Task description
Please list every line below that contains the string "with", copying each one in full, and treat case as significant.

[BEGIN]

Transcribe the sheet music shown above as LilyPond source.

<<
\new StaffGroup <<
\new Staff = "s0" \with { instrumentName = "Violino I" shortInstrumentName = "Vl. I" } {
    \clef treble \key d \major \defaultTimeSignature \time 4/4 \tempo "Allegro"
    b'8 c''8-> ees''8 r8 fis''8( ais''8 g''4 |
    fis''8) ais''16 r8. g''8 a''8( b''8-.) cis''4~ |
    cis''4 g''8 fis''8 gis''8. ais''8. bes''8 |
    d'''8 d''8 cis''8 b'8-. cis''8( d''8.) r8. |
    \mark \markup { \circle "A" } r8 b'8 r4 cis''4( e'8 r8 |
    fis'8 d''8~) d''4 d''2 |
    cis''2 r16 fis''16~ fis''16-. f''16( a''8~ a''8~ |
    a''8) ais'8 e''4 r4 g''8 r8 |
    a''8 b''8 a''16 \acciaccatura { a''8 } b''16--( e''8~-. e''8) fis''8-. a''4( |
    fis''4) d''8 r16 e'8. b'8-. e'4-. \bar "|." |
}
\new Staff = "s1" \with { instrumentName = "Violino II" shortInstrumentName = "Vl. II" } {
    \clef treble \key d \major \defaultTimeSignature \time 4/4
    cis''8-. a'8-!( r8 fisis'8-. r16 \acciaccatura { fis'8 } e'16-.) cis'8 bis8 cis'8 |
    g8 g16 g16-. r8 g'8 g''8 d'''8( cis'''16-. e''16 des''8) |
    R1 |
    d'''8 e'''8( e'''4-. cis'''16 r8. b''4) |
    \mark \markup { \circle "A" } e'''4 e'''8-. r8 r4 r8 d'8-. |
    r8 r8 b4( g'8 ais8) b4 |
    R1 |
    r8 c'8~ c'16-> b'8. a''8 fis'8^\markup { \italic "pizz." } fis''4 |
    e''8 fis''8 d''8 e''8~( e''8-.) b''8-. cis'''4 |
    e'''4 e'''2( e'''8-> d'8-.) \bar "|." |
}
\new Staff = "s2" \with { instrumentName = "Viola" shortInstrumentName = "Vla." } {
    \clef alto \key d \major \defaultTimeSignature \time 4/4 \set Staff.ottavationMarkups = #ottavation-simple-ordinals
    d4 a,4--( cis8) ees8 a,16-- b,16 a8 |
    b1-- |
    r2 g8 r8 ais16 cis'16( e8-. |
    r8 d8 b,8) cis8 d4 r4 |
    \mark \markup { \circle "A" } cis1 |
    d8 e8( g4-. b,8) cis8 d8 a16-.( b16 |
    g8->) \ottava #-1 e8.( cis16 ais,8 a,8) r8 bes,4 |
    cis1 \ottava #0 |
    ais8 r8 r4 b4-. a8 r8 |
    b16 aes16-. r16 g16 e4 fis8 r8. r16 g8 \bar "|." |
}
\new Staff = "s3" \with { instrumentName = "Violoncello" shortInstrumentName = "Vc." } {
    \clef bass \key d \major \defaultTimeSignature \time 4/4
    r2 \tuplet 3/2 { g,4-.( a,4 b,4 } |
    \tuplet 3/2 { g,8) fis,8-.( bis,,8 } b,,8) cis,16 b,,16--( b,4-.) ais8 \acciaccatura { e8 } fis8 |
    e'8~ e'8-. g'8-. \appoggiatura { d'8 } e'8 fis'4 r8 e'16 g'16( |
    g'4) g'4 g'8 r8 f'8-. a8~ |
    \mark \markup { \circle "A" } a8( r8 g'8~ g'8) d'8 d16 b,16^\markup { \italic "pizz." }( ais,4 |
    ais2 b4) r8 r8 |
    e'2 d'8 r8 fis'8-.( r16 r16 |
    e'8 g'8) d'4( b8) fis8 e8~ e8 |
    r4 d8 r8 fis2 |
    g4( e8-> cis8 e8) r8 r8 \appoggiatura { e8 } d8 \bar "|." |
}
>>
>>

[END]

Correct answer
\new Staff = "s0" \with { instrumentName = "Violino I" shortInstrumentName = "Vl. I" } {
\new Staff = "s1" \with { instrumentName = "Violino II" shortInstrumentName = "Vl. II" } {
\new Staff = "s2" \with { instrumentName = "Viola" shortInstrumentName = "Vla." } {
\new Staff = "s3" \with { instrumentName = "Violoncello" shortInstrumentName = "Vc." } {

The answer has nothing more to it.